ABOUT THIS EXERCISE
Only the lines below starting at the one that contains "camera: 55 degrees left, 15 degrees down" and ending at the one that contains "(277, 446) = (318, 77): none -> black star" are to be reproduced, exactly and with both ends kept.

DATA FOR THIS EXERCISE
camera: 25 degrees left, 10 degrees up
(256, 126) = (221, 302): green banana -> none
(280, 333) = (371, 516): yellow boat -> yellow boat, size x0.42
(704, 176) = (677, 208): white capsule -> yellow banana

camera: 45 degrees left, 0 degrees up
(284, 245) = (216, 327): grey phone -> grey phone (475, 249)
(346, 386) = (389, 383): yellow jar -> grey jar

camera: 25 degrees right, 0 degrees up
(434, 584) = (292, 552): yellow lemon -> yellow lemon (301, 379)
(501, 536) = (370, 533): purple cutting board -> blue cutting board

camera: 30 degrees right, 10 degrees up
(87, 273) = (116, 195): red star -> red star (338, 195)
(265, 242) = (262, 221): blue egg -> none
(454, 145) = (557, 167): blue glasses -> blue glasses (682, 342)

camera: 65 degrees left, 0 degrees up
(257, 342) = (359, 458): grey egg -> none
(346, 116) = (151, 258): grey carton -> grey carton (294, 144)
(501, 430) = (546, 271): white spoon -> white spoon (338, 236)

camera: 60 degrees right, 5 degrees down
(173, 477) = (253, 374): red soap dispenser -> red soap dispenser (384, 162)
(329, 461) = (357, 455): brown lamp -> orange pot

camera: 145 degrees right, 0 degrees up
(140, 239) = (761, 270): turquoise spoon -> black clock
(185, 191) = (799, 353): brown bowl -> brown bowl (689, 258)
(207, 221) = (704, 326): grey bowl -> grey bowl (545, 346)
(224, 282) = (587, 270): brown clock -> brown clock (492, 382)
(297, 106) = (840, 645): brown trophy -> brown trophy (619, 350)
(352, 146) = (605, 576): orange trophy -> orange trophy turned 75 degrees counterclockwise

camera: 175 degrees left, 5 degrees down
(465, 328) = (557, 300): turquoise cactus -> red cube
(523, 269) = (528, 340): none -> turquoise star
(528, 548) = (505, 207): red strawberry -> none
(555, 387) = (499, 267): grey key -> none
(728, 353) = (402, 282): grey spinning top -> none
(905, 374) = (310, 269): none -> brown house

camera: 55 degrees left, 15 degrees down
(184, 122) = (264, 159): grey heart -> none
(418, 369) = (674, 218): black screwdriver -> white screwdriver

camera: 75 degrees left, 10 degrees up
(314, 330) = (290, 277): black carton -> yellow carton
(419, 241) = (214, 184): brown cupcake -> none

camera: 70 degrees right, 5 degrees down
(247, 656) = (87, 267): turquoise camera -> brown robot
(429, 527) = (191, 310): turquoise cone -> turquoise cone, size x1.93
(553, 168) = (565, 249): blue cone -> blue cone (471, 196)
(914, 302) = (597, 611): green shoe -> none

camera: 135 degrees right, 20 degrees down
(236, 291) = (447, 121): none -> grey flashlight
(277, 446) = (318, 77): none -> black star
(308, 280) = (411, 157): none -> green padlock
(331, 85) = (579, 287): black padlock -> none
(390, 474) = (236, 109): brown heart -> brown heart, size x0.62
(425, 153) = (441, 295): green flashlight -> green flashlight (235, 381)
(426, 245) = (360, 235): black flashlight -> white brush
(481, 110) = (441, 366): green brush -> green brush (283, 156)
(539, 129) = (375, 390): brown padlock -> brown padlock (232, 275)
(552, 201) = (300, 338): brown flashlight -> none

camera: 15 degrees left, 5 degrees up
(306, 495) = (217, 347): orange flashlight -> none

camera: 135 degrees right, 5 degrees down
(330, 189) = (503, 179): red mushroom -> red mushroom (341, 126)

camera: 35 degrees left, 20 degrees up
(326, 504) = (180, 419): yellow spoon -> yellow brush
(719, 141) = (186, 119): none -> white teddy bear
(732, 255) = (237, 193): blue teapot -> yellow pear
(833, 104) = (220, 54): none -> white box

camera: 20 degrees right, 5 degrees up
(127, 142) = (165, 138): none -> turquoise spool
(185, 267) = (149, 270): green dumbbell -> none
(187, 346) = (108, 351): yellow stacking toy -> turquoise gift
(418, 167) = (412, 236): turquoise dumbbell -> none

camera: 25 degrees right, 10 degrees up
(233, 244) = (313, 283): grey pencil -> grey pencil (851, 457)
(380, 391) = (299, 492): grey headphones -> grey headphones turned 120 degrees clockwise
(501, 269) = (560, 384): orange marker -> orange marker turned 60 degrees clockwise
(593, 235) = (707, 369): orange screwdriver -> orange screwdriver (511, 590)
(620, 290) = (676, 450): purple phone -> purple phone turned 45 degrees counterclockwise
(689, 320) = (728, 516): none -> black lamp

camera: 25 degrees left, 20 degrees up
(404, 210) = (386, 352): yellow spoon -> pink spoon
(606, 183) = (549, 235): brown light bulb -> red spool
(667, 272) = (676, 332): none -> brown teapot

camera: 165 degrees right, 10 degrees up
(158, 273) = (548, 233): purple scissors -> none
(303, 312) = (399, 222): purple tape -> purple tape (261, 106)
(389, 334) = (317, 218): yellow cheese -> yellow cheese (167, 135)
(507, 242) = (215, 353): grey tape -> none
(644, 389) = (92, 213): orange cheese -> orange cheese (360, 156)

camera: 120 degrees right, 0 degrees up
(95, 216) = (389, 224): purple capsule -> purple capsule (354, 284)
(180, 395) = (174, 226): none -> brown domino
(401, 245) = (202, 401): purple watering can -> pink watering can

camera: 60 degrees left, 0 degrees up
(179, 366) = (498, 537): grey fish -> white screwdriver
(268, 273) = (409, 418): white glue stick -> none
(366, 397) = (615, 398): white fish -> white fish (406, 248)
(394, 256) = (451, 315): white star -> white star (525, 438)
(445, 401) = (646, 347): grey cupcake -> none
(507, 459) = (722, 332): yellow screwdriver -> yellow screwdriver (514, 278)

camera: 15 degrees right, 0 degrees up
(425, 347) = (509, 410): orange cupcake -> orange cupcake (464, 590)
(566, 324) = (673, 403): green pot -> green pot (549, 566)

EXERCISE ANSWER
camera: 55 degrees left, 15 degrees down
(184, 122) = (264, 159): grey heart -> none
(418, 369) = (674, 218): black screwdriver -> white screwdriver

camera: 75 degrees left, 10 degrees up
(314, 330) = (290, 277): black carton -> yellow carton
(419, 241) = (214, 184): brown cupcake -> none

camera: 70 degrees right, 5 degrees down
(247, 656) = (87, 267): turquoise camera -> brown robot
(429, 527) = (191, 310): turquoise cone -> turquoise cone, size x1.93
(553, 168) = (565, 249): blue cone -> blue cone (471, 196)
(914, 302) = (597, 611): green shoe -> none

camera: 135 degrees right, 20 degrees down
(236, 291) = (447, 121): none -> grey flashlight
(277, 446) = (318, 77): none -> black star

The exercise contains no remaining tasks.